[Start of Attachment]

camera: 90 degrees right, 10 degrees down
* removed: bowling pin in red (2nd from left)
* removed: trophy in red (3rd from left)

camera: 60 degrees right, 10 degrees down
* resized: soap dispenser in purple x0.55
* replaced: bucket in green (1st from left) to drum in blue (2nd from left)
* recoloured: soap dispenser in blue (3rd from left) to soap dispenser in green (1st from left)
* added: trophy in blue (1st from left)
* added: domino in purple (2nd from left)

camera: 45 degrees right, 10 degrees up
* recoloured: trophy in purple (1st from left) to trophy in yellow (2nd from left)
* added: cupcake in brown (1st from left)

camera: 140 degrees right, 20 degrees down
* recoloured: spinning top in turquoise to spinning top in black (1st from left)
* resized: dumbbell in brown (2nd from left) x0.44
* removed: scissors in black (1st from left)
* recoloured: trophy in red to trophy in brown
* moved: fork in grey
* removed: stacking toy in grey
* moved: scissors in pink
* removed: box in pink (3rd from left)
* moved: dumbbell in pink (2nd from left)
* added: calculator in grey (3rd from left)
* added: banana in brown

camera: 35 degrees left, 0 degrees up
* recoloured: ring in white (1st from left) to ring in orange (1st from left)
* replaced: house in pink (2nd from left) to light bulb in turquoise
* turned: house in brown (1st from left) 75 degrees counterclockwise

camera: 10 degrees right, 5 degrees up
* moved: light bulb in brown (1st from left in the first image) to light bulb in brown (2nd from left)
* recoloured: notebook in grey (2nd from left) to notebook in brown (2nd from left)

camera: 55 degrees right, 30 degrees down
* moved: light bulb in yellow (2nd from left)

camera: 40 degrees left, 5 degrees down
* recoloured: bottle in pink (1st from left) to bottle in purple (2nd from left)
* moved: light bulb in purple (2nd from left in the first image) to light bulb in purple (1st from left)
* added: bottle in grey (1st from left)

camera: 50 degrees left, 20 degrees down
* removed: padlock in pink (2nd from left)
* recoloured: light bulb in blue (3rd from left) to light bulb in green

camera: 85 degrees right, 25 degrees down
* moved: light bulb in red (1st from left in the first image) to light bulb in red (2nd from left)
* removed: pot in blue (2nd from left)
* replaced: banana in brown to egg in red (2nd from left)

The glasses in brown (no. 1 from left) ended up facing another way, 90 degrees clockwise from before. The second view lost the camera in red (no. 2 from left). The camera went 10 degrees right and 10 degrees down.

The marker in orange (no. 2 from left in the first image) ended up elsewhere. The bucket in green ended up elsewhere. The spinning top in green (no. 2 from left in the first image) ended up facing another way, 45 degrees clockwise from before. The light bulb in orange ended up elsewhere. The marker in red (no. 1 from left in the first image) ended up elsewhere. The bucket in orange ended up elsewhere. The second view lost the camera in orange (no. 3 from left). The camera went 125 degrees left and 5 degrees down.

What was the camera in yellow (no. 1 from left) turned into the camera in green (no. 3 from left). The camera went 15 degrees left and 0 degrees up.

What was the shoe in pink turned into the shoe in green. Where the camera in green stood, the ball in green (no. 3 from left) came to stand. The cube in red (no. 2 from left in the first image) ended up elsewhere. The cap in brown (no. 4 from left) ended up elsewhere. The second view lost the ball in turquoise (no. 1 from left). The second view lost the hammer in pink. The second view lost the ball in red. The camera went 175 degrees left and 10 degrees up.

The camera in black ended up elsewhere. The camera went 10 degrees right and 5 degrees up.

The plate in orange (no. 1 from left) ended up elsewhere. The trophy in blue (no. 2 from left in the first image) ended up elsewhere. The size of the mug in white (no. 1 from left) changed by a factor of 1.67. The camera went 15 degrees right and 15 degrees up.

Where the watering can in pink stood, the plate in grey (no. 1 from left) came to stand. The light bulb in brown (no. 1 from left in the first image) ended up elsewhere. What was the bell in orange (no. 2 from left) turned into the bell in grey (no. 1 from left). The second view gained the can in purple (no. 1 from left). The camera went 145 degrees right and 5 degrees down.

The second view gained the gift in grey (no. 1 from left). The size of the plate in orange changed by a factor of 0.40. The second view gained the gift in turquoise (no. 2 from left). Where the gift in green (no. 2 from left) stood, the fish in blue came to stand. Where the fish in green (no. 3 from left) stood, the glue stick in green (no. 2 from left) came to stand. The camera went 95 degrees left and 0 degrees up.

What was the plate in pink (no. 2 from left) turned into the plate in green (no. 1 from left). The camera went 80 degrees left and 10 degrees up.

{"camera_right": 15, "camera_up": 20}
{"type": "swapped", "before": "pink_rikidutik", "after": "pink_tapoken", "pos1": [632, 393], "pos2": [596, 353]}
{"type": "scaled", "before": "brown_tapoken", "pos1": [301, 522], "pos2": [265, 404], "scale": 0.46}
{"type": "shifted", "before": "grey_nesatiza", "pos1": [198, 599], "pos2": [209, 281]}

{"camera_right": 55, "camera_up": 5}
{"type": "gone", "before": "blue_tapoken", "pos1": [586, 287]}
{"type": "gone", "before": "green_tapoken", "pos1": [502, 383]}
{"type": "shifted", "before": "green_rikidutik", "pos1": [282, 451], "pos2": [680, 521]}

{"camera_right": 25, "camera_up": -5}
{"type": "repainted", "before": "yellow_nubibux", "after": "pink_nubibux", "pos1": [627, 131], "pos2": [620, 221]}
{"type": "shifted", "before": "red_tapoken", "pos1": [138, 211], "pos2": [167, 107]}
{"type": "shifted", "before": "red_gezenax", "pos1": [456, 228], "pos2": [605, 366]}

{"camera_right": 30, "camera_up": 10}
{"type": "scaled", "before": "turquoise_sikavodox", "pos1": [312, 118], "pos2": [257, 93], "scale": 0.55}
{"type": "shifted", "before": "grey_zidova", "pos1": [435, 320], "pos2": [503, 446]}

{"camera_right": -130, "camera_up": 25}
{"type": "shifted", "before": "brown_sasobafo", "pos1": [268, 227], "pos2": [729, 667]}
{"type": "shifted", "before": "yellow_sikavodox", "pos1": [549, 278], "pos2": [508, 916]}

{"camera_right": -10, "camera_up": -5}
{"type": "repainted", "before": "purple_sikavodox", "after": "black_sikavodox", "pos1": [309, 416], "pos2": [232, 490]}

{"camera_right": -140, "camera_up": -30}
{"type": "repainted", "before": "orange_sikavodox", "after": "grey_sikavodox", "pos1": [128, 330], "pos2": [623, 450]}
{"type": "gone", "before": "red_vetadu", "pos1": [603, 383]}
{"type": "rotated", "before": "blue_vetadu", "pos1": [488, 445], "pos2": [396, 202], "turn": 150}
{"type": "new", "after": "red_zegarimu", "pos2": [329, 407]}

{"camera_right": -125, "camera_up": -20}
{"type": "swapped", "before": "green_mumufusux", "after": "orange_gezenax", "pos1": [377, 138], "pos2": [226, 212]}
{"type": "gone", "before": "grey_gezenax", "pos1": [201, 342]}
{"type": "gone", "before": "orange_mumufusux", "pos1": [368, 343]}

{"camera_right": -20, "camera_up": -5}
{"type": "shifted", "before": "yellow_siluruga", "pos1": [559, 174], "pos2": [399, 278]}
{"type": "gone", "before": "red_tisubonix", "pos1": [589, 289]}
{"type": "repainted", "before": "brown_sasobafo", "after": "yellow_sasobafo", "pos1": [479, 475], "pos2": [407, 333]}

[End of Attachment]

YOUR GOAL: Transcribe all of the material exactly. Omit nothing.

EXERCISE ANSWER:
camera: 90 degrees right, 10 degrees down
* removed: bowling pin in red (2nd from left)
* removed: trophy in red (3rd from left)

camera: 60 degrees right, 10 degrees down
* resized: soap dispenser in purple x0.55
* replaced: bucket in green (1st from left) to drum in blue (2nd from left)
* recoloured: soap dispenser in blue (3rd from left) to soap dispenser in green (1st from left)
* added: trophy in blue (1st from left)
* added: domino in purple (2nd from left)

camera: 45 degrees right, 10 degrees up
* recoloured: trophy in purple (1st from left) to trophy in yellow (2nd from left)
* added: cupcake in brown (1st from left)

camera: 140 degrees right, 20 degrees down
* recoloured: spinning top in turquoise to spinning top in black (1st from left)
* resized: dumbbell in brown (2nd from left) x0.44
* removed: scissors in black (1st from left)
* recoloured: trophy in red to trophy in brown
* moved: fork in grey
* removed: stacking toy in grey
* moved: scissors in pink
* removed: box in pink (3rd from left)
* moved: dumbbell in pink (2nd from left)
* added: calculator in grey (3rd from left)
* added: banana in brown

camera: 35 degrees left, 0 degrees up
* recoloured: ring in white (1st from left) to ring in orange (1st from left)
* replaced: house in pink (2nd from left) to light bulb in turquoise
* turned: house in brown (1st from left) 75 degrees counterclockwise

camera: 10 degrees right, 5 degrees up
* moved: light bulb in brown (1st from left in the first image) to light bulb in brown (2nd from left)
* recoloured: notebook in grey (2nd from left) to notebook in brown (2nd from left)

camera: 55 degrees right, 30 degrees down
* moved: light bulb in yellow (2nd from left)

camera: 40 degrees left, 5 degrees down
* recoloured: bottle in pink (1st from left) to bottle in purple (2nd from left)
* moved: light bulb in purple (2nd from left in the first image) to light bulb in purple (1st from left)
* added: bottle in grey (1st from left)

camera: 50 degrees left, 20 degrees down
* removed: padlock in pink (2nd from left)
* recoloured: light bulb in blue (3rd from left) to light bulb in green

camera: 85 degrees right, 25 degrees down
* moved: light bulb in red (1st from left in the first image) to light bulb in red (2nd from left)
* removed: pot in blue (2nd from left)
* replaced: banana in brown to egg in red (2nd from left)

The glasses in brown (no. 1 from left) ended up facing another way, 90 degrees clockwise from before. The second view lost the camera in red (no. 2 from left). The camera went 10 degrees right and 10 degrees down.

The marker in orange (no. 2 from left in the first image) ended up elsewhere. The bucket in green ended up elsewhere. The spinning top in green (no. 2 from left in the first image) ended up facing another way, 45 degrees clockwise from before. The light bulb in orange ended up elsewhere. The marker in red (no. 1 from left in the first image) ended up elsewhere. The bucket in orange ended up elsewhere. The second view lost the camera in orange (no. 3 from left). The camera went 125 degrees left and 5 degrees down.

What was the camera in yellow (no. 1 from left) turned into the camera in green (no. 3 from left). The camera went 15 degrees left and 0 degrees up.

What was the shoe in pink turned into the shoe in green. Where the camera in green stood, the ball in green (no. 3 from left) came to stand. The cube in red (no. 2 from left in the first image) ended up elsewhere. The cap in brown (no. 4 from left) ended up elsewhere. The second view lost the ball in turquoise (no. 1 from left). The second view lost the hammer in pink. The second view lost the ball in red. The camera went 175 degrees left and 10 degrees up.

The camera in black ended up elsewhere. The camera went 10 degrees right and 5 degrees up.

The plate in orange (no. 1 from left) ended up elsewhere. The trophy in blue (no. 2 from left in the first image) ended up elsewhere. The size of the mug in white (no. 1 from left) changed by a factor of 1.67. The camera went 15 degrees right and 15 degrees up.

Where the watering can in pink stood, the plate in grey (no. 1 from left) came to stand. The light bulb in brown (no. 1 from left in the first image) ended up elsewhere. What was the bell in orange (no. 2 from left) turned into the bell in grey (no. 1 from left). The second view gained the can in purple (no. 1 from left). The camera went 145 degrees right and 5 degrees down.

The second view gained the gift in grey (no. 1 from left). The size of the plate in orange changed by a factor of 0.40. The second view gained the gift in turquoise (no. 2 from left). Where the gift in green (no. 2 from left) stood, the fish in blue came to stand. Where the fish in green (no. 3 from left) stood, the glue stick in green (no. 2 from left) came to stand. The camera went 95 degrees left and 0 degrees up.

What was the plate in pink (no. 2 from left) turned into the plate in green (no. 1 from left). The camera went 80 degrees left and 10 degrees up.

{"camera_right": 15, "camera_up": 20}
{"type": "swapped", "before": "pink_rikidutik", "after": "pink_tapoken", "pos1": [632, 393], "pos2": [596, 353]}
{"type": "scaled", "before": "brown_tapoken", "pos1": [301, 522], "pos2": [265, 404], "scale": 0.46}
{"type": "shifted", "before": "grey_nesatiza", "pos1": [198, 599], "pos2": [209, 281]}

{"camera_right": 55, "camera_up": 5}
{"type": "gone", "before": "blue_tapoken", "pos1": [586, 287]}
{"type": "gone", "before": "green_tapoken", "pos1": [502, 383]}
{"type": "shifted", "before": "green_rikidutik", "pos1": [282, 451], "pos2": [680, 521]}

{"camera_right": 25, "camera_up": -5}
{"type": "repainted", "before": "yellow_nubibux", "after": "pink_nubibux", "pos1": [627, 131], "pos2": [620, 221]}
{"type": "shifted", "before": "red_tapoken", "pos1": [138, 211], "pos2": [167, 107]}
{"type": "shifted", "before": "red_gezenax", "pos1": [456, 228], "pos2": [605, 366]}

{"camera_right": 30, "camera_up": 10}
{"type": "scaled", "before": "turquoise_sikavodox", "pos1": [312, 118], "pos2": [257, 93], "scale": 0.55}
{"type": "shifted", "before": "grey_zidova", "pos1": [435, 320], "pos2": [503, 446]}

{"camera_right": -130, "camera_up": 25}
{"type": "shifted", "before": "brown_sasobafo", "pos1": [268, 227], "pos2": [729, 667]}
{"type": "shifted", "before": "yellow_sikavodox", "pos1": [549, 278], "pos2": [508, 916]}

{"camera_right": -10, "camera_up": -5}
{"type": "repainted", "before": "purple_sikavodox", "after": "black_sikavodox", "pos1": [309, 416], "pos2": [232, 490]}

{"camera_right": -140, "camera_up": -30}
{"type": "repainted", "before": "orange_sikavodox", "after": "grey_sikavodox", "pos1": [128, 330], "pos2": [623, 450]}
{"type": "gone", "before": "red_vetadu", "pos1": [603, 383]}
{"type": "rotated", "before": "blue_vetadu", "pos1": [488, 445], "pos2": [396, 202], "turn": 150}
{"type": "new", "after": "red_zegarimu", "pos2": [329, 407]}

{"camera_right": -125, "camera_up": -20}
{"type": "swapped", "before": "green_mumufusux", "after": "orange_gezenax", "pos1": [377, 138], "pos2": [226, 212]}
{"type": "gone", "before": "grey_gezenax", "pos1": [201, 342]}
{"type": "gone", "before": "orange_mumufusux", "pos1": [368, 343]}

{"camera_right": -20, "camera_up": -5}
{"type": "shifted", "before": "yellow_siluruga", "pos1": [559, 174], "pos2": [399, 278]}
{"type": "gone", "before": "red_tisubonix", "pos1": [589, 289]}
{"type": "repainted", "before": "brown_sasobafo", "after": "yellow_sasobafo", "pos1": [479, 475], "pos2": [407, 333]}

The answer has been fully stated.